▶ **Assignment**: When you reach the line in the listing below that contains "C6: 220nF (AMP, ZOB) -> 68nF (AMP, ZOB)", begin returning lines exactly as written, and stop after the line that contains "F1: 3A (+3V3, DC_IN) -> 3A (COM, DC_IN)". Return no other lines.

▶ **Information**:
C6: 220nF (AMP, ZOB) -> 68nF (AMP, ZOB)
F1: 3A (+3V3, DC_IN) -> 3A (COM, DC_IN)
...
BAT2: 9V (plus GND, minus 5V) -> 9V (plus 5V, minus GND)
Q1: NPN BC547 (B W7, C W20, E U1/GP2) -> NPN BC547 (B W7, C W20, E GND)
==
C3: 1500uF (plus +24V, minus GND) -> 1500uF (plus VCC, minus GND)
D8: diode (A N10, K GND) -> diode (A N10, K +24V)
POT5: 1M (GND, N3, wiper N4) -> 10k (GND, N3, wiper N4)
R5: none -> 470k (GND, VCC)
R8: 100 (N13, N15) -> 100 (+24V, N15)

▶ **Response area**:
C6: 220nF (AMP, ZOB) -> 68nF (AMP, ZOB)
F1: 3A (+3V3, DC_IN) -> 3A (COM, DC_IN)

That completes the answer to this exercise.